Exercise description. Which lines of the listing hold the string "padlock"? Show each of them.

--- Record extracts Enclosed Below ---

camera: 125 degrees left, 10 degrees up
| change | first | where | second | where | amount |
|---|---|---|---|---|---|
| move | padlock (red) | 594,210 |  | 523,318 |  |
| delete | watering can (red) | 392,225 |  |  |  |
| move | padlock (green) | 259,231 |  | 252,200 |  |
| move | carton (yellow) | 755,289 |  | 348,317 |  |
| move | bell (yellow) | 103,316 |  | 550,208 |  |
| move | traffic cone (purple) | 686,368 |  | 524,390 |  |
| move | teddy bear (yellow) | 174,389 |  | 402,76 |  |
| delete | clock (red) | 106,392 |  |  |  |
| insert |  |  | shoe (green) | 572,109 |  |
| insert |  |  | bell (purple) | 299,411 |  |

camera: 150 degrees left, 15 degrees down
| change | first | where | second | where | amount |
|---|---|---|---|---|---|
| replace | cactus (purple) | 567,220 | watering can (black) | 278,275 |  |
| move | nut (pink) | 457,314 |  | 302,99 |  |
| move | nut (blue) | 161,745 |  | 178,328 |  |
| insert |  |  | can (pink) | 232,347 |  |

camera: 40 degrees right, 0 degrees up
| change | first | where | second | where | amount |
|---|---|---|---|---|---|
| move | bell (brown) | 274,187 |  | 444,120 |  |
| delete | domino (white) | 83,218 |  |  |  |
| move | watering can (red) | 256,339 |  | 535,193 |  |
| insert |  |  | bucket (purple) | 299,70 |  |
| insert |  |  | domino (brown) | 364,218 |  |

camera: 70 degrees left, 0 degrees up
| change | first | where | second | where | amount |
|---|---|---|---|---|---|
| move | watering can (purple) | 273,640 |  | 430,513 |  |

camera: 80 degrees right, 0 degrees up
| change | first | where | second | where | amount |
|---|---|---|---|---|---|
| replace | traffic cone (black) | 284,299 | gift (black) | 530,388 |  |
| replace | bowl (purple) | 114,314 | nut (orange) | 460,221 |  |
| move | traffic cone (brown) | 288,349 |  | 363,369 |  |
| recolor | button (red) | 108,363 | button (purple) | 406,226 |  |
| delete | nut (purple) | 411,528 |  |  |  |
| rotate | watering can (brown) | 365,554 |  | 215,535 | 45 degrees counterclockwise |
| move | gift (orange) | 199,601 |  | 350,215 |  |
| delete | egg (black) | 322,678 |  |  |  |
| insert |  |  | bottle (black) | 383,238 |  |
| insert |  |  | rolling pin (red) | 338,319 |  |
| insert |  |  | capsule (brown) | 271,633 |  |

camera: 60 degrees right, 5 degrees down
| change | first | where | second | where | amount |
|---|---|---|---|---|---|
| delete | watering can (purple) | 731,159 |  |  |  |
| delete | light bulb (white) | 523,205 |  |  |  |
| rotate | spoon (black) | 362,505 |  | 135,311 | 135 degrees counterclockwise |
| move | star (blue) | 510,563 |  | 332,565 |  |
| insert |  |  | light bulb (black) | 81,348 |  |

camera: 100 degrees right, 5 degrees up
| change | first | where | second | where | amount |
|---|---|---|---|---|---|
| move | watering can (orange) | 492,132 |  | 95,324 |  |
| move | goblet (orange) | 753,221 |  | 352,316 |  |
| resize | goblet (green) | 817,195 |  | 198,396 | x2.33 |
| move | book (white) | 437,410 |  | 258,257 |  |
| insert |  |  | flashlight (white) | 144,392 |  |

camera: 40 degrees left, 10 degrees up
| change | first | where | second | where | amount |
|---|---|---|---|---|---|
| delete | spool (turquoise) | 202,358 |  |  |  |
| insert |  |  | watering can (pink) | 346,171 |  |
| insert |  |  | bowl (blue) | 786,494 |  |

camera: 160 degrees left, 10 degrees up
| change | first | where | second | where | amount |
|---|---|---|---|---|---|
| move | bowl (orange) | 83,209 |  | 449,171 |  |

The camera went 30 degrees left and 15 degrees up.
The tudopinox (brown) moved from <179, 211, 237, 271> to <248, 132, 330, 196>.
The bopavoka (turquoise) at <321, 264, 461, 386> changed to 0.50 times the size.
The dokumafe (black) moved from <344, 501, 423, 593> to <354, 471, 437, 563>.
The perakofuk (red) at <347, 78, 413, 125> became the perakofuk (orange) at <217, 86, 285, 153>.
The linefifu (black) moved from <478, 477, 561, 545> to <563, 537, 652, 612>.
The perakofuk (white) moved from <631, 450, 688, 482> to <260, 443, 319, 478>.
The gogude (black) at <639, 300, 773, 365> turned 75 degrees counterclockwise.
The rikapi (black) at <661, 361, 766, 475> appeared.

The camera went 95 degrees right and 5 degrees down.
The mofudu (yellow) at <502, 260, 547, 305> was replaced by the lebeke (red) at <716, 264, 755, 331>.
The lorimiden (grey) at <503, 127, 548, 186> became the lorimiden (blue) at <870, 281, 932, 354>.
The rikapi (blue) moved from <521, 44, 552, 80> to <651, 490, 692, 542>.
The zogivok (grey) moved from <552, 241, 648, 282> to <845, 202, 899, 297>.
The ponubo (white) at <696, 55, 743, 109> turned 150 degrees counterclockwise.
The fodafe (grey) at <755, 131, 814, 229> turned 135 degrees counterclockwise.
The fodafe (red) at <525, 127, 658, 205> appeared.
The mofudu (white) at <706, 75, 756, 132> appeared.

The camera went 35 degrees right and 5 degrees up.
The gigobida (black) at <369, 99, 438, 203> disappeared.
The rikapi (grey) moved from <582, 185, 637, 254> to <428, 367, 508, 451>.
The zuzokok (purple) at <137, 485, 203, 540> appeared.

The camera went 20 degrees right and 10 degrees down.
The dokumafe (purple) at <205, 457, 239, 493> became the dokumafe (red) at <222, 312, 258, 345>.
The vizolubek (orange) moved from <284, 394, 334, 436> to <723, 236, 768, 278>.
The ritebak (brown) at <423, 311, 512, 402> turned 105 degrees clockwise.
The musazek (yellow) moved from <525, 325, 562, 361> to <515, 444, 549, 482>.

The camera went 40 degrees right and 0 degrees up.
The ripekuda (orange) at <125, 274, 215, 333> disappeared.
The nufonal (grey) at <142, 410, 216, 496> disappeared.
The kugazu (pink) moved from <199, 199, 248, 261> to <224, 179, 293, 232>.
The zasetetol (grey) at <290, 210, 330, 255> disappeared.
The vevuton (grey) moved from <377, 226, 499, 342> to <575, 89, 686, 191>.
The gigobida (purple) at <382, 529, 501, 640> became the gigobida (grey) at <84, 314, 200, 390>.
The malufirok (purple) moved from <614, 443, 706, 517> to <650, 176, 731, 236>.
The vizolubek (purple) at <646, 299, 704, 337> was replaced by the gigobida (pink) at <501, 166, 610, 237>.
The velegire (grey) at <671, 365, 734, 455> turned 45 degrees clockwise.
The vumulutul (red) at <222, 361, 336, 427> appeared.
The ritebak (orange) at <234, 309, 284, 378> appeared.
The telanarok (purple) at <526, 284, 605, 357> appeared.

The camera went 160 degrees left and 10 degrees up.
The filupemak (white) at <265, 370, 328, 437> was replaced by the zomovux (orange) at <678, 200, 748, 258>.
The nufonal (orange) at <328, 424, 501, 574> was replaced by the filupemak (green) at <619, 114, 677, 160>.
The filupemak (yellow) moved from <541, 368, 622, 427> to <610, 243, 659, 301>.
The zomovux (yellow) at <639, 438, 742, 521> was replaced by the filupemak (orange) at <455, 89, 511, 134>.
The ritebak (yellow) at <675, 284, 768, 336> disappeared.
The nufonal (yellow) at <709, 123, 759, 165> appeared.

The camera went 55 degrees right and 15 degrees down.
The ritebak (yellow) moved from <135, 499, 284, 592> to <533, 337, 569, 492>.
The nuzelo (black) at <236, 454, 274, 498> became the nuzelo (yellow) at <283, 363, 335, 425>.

--- End of Enclosed Record extracts ---

Task answer.
| move | padlock (red) | 594,210 |  | 523,318 |  |
| move | padlock (green) | 259,231 |  | 252,200 |  |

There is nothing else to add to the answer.